## WHAT NEEDS TO BE DONE
After finding the line that contains "(313, 587) = (164, 385): turquoise" in the material below, print that line and all subsequent lines exactly, up to and including the last.

## PROVIDED DATA
BEGIN
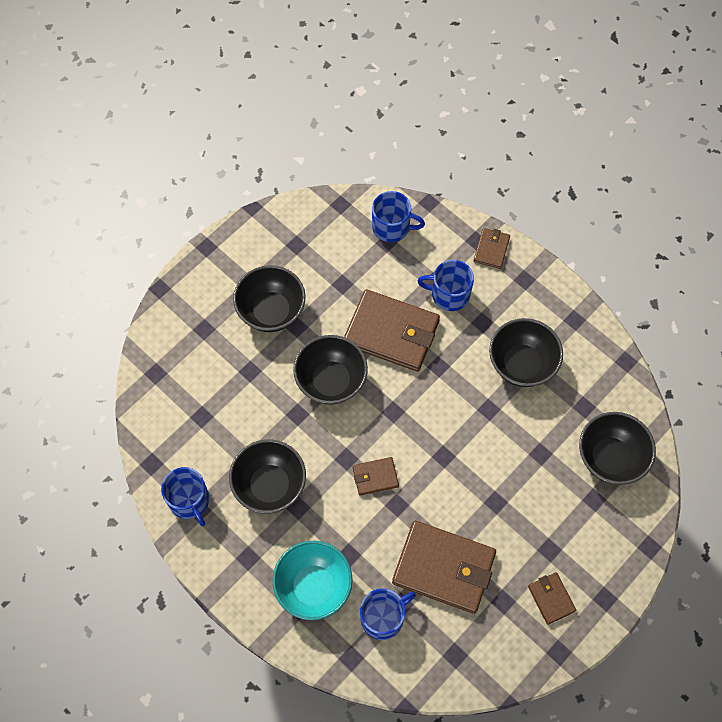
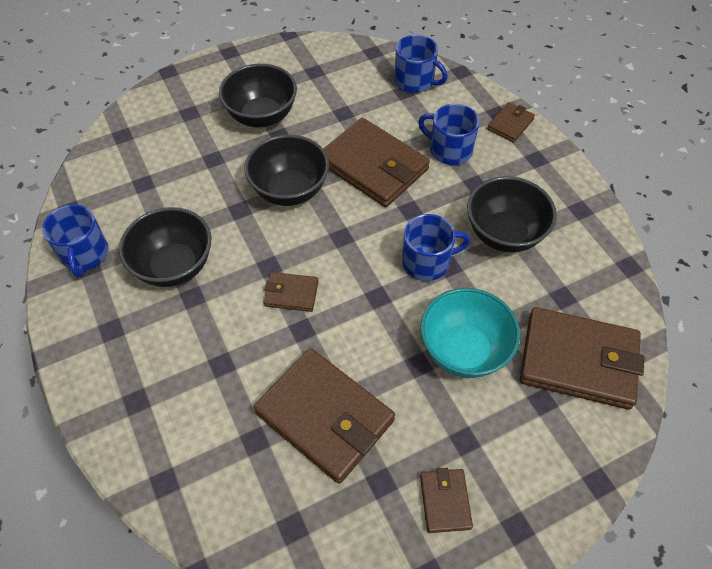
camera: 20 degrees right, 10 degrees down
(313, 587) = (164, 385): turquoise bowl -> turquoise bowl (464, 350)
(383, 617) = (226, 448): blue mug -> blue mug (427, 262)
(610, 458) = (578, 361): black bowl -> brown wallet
END
## FINAL ANSWER
(313, 587) = (164, 385): turquoise bowl -> turquoise bowl (464, 350)
(383, 617) = (226, 448): blue mug -> blue mug (427, 262)
(610, 458) = (578, 361): black bowl -> brown wallet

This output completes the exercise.